─── INFORMATION GIVEN ───

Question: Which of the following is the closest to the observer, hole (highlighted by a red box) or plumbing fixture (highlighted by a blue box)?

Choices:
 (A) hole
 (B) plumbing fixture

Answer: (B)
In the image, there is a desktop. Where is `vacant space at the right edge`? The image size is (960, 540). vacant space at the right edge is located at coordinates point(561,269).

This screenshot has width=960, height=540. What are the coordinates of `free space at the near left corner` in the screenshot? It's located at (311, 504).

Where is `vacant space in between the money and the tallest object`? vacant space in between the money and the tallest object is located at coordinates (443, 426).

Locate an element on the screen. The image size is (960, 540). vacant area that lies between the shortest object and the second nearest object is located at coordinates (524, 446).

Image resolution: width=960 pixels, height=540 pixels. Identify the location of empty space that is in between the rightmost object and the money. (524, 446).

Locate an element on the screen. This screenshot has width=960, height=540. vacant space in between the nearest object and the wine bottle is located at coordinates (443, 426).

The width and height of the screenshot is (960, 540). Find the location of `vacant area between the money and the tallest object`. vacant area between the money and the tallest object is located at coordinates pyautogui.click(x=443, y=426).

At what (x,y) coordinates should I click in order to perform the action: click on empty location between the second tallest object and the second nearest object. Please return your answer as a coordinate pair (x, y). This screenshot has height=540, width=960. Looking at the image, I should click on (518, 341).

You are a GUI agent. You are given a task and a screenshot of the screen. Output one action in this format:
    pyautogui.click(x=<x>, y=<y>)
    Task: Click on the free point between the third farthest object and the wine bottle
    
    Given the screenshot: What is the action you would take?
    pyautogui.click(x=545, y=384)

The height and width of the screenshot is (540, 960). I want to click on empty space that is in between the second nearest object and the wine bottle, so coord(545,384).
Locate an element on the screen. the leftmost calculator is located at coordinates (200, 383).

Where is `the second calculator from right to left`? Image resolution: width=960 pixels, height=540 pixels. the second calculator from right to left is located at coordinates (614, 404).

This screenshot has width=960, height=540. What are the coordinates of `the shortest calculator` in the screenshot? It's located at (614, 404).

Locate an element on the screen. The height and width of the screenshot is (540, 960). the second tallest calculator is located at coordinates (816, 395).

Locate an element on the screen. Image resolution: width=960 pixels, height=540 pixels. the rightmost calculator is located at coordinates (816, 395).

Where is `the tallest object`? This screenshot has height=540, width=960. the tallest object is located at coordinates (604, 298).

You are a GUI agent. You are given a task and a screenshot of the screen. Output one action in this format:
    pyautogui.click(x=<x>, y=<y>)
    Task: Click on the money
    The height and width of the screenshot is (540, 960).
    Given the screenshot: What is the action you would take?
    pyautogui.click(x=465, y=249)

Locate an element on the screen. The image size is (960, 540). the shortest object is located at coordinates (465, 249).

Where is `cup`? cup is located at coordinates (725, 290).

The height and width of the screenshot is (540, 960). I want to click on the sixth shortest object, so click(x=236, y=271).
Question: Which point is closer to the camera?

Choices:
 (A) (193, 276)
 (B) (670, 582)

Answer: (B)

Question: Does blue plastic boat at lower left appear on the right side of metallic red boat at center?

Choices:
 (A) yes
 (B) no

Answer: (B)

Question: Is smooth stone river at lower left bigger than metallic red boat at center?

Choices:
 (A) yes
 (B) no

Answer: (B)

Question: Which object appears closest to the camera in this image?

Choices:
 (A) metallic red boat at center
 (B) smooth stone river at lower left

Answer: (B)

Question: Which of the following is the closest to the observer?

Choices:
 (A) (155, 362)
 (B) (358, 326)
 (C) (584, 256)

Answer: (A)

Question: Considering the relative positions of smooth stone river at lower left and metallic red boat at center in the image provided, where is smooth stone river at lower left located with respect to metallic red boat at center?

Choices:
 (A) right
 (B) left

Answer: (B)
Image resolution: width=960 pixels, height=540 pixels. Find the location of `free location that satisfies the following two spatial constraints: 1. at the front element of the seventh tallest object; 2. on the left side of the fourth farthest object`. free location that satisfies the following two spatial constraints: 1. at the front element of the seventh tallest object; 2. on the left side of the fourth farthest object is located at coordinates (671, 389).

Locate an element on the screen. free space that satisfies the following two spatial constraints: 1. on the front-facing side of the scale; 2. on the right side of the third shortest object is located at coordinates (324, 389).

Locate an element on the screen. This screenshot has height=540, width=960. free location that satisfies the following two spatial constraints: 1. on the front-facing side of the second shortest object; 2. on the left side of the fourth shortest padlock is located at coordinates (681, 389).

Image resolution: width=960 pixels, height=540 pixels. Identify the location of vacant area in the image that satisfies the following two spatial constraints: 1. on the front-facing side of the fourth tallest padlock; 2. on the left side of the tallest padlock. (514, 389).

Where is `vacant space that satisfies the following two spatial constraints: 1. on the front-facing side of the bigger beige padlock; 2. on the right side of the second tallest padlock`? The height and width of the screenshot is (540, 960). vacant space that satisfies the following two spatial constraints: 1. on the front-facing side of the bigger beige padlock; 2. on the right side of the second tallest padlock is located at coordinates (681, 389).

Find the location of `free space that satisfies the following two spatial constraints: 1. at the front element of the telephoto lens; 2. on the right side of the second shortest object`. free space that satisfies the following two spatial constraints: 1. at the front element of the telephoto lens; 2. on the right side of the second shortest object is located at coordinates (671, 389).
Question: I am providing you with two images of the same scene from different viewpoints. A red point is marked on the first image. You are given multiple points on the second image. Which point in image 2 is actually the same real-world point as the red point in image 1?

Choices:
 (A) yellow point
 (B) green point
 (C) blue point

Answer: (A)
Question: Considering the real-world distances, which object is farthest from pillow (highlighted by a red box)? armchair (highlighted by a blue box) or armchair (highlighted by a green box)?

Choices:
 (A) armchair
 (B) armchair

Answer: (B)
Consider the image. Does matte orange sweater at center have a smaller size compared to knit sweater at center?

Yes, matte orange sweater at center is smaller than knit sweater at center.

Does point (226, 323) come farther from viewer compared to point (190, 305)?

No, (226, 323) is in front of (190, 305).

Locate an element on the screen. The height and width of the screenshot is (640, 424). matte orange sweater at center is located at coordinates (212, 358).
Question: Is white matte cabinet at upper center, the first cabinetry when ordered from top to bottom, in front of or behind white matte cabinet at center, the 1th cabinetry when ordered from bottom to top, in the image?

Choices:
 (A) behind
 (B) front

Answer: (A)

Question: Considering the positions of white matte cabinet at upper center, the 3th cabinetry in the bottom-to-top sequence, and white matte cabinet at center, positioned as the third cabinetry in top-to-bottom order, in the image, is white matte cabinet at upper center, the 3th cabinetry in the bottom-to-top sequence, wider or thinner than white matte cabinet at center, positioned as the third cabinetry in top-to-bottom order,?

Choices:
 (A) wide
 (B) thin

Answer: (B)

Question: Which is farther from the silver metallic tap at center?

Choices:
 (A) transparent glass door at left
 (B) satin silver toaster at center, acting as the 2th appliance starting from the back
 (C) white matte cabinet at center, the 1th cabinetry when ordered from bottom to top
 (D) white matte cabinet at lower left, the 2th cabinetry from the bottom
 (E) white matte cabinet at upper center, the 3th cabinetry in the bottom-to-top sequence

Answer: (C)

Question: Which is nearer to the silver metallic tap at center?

───

*EXERCISE*. Copy out all of the material above word for word, from the first line to the last.

*FULL OUTPUT*.
Question: Which of the following is the closest to the observer, hole (highlighted by a red box) or plumbing fixture (highlighted by a blue box)?

Choices:
 (A) hole
 (B) plumbing fixture

Answer: (B)
In the image, there is a desktop. Where is `vacant space at the right edge`? The image size is (960, 540). vacant space at the right edge is located at coordinates point(561,269).

This screenshot has width=960, height=540. What are the coordinates of `free space at the near left corner` in the screenshot? It's located at (311, 504).

Where is `vacant space in between the money and the tallest object`? vacant space in between the money and the tallest object is located at coordinates (443, 426).

Locate an element on the screen. The image size is (960, 540). vacant area that lies between the shortest object and the second nearest object is located at coordinates (524, 446).

Image resolution: width=960 pixels, height=540 pixels. Identify the location of empty space that is in between the rightmost object and the money. (524, 446).

Locate an element on the screen. This screenshot has width=960, height=540. vacant space in between the nearest object and the wine bottle is located at coordinates (443, 426).

The width and height of the screenshot is (960, 540). Find the location of `vacant area between the money and the tallest object`. vacant area between the money and the tallest object is located at coordinates pyautogui.click(x=443, y=426).

At what (x,y) coordinates should I click in order to perform the action: click on empty location between the second tallest object and the second nearest object. Please return your answer as a coordinate pair (x, y). This screenshot has height=540, width=960. Looking at the image, I should click on (518, 341).

You are a GUI agent. You are given a task and a screenshot of the screen. Output one action in this format:
    pyautogui.click(x=<x>, y=<y>)
    Task: Click on the free point between the third farthest object and the wine bottle
    
    Given the screenshot: What is the action you would take?
    pyautogui.click(x=545, y=384)

The height and width of the screenshot is (540, 960). I want to click on empty space that is in between the second nearest object and the wine bottle, so coord(545,384).
Locate an element on the screen. the leftmost calculator is located at coordinates (200, 383).

Where is `the second calculator from right to left`? Image resolution: width=960 pixels, height=540 pixels. the second calculator from right to left is located at coordinates (614, 404).

This screenshot has width=960, height=540. What are the coordinates of `the shortest calculator` in the screenshot? It's located at (614, 404).

Locate an element on the screen. The height and width of the screenshot is (540, 960). the second tallest calculator is located at coordinates (816, 395).

Locate an element on the screen. Image resolution: width=960 pixels, height=540 pixels. the rightmost calculator is located at coordinates (816, 395).

Where is `the tallest object`? This screenshot has height=540, width=960. the tallest object is located at coordinates (604, 298).

You are a GUI agent. You are given a task and a screenshot of the screen. Output one action in this format:
    pyautogui.click(x=<x>, y=<y>)
    Task: Click on the money
    The height and width of the screenshot is (540, 960).
    Given the screenshot: What is the action you would take?
    pyautogui.click(x=465, y=249)

Locate an element on the screen. The image size is (960, 540). the shortest object is located at coordinates (465, 249).

Where is `cup`? cup is located at coordinates (725, 290).

The height and width of the screenshot is (540, 960). I want to click on the sixth shortest object, so click(x=236, y=271).
Question: Which point is closer to the camera?

Choices:
 (A) (193, 276)
 (B) (670, 582)

Answer: (B)

Question: Does blue plastic boat at lower left appear on the right side of metallic red boat at center?

Choices:
 (A) yes
 (B) no

Answer: (B)

Question: Is smooth stone river at lower left bigger than metallic red boat at center?

Choices:
 (A) yes
 (B) no

Answer: (B)

Question: Which object appears closest to the camera in this image?

Choices:
 (A) metallic red boat at center
 (B) smooth stone river at lower left

Answer: (B)

Question: Which of the following is the closest to the observer?

Choices:
 (A) (155, 362)
 (B) (358, 326)
 (C) (584, 256)

Answer: (A)

Question: Considering the relative positions of smooth stone river at lower left and metallic red boat at center in the image provided, where is smooth stone river at lower left located with respect to metallic red boat at center?

Choices:
 (A) right
 (B) left

Answer: (B)
Image resolution: width=960 pixels, height=540 pixels. Find the location of `free location that satisfies the following two spatial constraints: 1. at the front element of the seventh tallest object; 2. on the left side of the fourth farthest object`. free location that satisfies the following two spatial constraints: 1. at the front element of the seventh tallest object; 2. on the left side of the fourth farthest object is located at coordinates (671, 389).

Locate an element on the screen. free space that satisfies the following two spatial constraints: 1. on the front-facing side of the scale; 2. on the right side of the third shortest object is located at coordinates (324, 389).

Locate an element on the screen. This screenshot has height=540, width=960. free location that satisfies the following two spatial constraints: 1. on the front-facing side of the second shortest object; 2. on the left side of the fourth shortest padlock is located at coordinates (681, 389).

Image resolution: width=960 pixels, height=540 pixels. Identify the location of vacant area in the image that satisfies the following two spatial constraints: 1. on the front-facing side of the fourth tallest padlock; 2. on the left side of the tallest padlock. (514, 389).

Where is `vacant space that satisfies the following two spatial constraints: 1. on the front-facing side of the bigger beige padlock; 2. on the right side of the second tallest padlock`? The height and width of the screenshot is (540, 960). vacant space that satisfies the following two spatial constraints: 1. on the front-facing side of the bigger beige padlock; 2. on the right side of the second tallest padlock is located at coordinates (681, 389).

Find the location of `free space that satisfies the following two spatial constraints: 1. at the front element of the telephoto lens; 2. on the right side of the second shortest object`. free space that satisfies the following two spatial constraints: 1. at the front element of the telephoto lens; 2. on the right side of the second shortest object is located at coordinates (671, 389).
Question: I am providing you with two images of the same scene from different viewpoints. A red point is marked on the first image. You are given multiple points on the second image. Which point in image 2 is actually the same real-world point as the red point in image 1?

Choices:
 (A) yellow point
 (B) green point
 (C) blue point

Answer: (A)
Question: Considering the real-world distances, which object is farthest from pillow (highlighted by a red box)? armchair (highlighted by a blue box) or armchair (highlighted by a green box)?

Choices:
 (A) armchair
 (B) armchair

Answer: (B)
Consider the image. Does matte orange sweater at center have a smaller size compared to knit sweater at center?

Yes, matte orange sweater at center is smaller than knit sweater at center.

Does point (226, 323) come farther from viewer compared to point (190, 305)?

No, (226, 323) is in front of (190, 305).

Locate an element on the screen. The height and width of the screenshot is (640, 424). matte orange sweater at center is located at coordinates (212, 358).
Question: Is white matte cabinet at upper center, the first cabinetry when ordered from top to bottom, in front of or behind white matte cabinet at center, the 1th cabinetry when ordered from bottom to top, in the image?

Choices:
 (A) behind
 (B) front

Answer: (A)

Question: Considering the positions of white matte cabinet at upper center, the 3th cabinetry in the bottom-to-top sequence, and white matte cabinet at center, positioned as the third cabinetry in top-to-bottom order, in the image, is white matte cabinet at upper center, the 3th cabinetry in the bottom-to-top sequence, wider or thinner than white matte cabinet at center, positioned as the third cabinetry in top-to-bottom order,?

Choices:
 (A) wide
 (B) thin

Answer: (B)

Question: Which is farther from the silver metallic tap at center?

Choices:
 (A) transparent glass door at left
 (B) satin silver toaster at center, acting as the 2th appliance starting from the back
 (C) white matte cabinet at center, the 1th cabinetry when ordered from bottom to top
 (D) white matte cabinet at lower left, the 2th cabinetry from the bottom
 (E) white matte cabinet at upper center, the 3th cabinetry in the bottom-to-top sequence

Answer: (C)

Question: Which is nearer to the silver metallic tap at center?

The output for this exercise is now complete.